[Itemized modification records]
==========
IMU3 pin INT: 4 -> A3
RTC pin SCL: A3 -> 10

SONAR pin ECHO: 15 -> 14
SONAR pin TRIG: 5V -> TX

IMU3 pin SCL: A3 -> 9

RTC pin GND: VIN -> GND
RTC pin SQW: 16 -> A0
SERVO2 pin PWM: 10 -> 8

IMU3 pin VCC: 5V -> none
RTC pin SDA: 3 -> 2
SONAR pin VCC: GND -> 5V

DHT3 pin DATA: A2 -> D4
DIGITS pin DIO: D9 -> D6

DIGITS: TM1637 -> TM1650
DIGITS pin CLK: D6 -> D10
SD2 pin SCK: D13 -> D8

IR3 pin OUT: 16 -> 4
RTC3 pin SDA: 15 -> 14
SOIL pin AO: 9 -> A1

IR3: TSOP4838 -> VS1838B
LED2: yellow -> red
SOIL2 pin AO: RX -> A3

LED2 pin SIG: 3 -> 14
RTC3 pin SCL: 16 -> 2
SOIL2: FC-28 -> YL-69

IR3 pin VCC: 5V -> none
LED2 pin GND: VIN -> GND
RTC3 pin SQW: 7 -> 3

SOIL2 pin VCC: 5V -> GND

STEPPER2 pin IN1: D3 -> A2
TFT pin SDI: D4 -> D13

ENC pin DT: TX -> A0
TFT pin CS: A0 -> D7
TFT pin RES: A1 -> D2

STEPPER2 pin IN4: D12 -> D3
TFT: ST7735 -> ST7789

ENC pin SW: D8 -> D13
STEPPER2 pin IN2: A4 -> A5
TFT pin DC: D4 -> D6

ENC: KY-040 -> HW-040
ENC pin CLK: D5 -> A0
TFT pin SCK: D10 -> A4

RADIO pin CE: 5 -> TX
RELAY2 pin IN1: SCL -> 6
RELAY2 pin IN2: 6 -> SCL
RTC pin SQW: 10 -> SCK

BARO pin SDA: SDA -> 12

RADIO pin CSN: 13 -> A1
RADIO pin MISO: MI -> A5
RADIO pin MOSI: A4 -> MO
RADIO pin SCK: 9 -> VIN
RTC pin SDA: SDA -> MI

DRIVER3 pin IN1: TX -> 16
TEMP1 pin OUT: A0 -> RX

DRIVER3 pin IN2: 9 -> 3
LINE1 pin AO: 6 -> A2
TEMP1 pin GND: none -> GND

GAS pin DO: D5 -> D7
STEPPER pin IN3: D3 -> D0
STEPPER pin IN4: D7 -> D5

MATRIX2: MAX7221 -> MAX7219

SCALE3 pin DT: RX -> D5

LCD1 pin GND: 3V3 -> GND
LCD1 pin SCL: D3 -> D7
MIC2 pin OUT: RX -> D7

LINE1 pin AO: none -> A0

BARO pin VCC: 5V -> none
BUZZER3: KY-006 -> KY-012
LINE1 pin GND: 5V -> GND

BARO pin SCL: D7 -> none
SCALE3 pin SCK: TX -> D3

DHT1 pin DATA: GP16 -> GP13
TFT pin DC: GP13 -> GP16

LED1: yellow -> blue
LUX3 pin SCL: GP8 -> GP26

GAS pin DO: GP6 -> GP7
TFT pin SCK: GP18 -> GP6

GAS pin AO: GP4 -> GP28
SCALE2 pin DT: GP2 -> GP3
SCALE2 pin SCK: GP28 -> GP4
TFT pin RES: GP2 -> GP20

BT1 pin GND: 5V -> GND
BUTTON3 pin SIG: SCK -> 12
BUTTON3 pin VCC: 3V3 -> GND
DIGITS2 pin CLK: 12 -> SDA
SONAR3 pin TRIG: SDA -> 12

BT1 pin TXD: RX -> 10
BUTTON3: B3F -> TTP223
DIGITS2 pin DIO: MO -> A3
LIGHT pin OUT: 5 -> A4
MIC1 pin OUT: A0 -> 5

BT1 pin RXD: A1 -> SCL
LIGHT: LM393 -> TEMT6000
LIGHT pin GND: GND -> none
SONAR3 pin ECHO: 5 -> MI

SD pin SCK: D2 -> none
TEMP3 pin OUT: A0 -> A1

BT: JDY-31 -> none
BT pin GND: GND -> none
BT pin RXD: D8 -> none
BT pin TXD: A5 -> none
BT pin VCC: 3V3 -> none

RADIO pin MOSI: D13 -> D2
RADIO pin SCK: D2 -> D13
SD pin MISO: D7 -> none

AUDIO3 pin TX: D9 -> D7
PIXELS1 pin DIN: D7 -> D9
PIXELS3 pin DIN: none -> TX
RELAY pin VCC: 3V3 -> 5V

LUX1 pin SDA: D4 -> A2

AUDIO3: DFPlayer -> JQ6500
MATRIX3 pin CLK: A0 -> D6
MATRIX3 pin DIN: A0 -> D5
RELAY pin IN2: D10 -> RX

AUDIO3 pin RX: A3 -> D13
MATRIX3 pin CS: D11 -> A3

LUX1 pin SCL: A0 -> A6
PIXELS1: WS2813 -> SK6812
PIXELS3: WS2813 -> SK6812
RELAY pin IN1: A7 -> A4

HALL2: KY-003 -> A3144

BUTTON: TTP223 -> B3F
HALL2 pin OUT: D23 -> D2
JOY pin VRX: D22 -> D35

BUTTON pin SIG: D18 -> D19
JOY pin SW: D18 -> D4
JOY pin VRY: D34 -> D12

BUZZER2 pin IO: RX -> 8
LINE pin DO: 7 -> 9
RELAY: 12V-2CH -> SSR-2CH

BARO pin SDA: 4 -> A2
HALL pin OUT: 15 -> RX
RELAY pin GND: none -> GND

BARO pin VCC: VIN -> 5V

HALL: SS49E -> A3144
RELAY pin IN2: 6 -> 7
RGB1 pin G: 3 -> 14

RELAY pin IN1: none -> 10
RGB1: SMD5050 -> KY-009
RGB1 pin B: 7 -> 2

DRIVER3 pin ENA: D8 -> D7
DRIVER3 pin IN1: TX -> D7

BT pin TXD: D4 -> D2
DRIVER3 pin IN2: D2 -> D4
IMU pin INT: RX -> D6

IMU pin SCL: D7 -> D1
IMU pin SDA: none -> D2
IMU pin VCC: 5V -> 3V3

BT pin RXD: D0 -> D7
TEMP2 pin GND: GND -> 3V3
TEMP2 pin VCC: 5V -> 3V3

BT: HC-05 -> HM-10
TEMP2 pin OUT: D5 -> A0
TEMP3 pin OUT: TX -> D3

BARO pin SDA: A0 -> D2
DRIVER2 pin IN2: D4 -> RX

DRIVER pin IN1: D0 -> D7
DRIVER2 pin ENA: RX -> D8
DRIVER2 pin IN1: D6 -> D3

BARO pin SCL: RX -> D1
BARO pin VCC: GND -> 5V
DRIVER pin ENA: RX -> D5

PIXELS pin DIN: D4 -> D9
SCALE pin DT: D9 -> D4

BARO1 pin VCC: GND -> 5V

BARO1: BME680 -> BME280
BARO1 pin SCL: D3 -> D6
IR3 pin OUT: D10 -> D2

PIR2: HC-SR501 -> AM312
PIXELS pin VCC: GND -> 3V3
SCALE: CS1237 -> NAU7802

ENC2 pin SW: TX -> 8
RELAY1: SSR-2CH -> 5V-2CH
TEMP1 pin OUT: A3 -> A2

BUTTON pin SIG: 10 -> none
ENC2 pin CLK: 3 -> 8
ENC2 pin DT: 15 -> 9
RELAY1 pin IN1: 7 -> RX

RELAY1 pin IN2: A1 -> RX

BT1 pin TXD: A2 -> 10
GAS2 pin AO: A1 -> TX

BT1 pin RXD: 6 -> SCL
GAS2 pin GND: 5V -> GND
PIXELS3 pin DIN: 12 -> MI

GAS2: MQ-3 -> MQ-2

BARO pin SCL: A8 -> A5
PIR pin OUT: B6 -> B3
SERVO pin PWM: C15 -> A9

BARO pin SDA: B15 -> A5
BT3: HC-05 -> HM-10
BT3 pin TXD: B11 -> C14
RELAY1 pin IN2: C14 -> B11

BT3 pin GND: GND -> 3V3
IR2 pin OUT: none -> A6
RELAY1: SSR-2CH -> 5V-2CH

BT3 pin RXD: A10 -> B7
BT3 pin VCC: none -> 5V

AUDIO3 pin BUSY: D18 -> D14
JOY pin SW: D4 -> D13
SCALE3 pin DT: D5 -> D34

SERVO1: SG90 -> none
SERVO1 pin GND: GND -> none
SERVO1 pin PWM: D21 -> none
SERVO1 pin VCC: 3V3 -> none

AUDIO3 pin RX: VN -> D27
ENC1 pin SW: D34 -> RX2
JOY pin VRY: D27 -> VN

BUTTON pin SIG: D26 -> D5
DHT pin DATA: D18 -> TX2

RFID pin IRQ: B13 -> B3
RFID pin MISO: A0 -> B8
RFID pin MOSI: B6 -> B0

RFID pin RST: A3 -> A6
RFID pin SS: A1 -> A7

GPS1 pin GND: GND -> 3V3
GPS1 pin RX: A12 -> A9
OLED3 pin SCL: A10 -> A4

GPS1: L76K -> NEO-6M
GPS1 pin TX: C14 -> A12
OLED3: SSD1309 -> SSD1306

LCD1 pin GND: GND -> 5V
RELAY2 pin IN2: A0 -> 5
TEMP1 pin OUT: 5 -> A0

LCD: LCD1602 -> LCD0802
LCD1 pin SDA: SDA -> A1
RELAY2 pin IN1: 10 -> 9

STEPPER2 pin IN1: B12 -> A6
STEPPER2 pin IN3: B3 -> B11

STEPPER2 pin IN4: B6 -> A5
==========
TASK DIRECTIONS:
Where in the records does the string "MISO" appear? Copy every line that has it.

TASK OUTPUT:
RADIO pin MISO: MI -> A5
SD pin MISO: D7 -> none
RFID pin MISO: A0 -> B8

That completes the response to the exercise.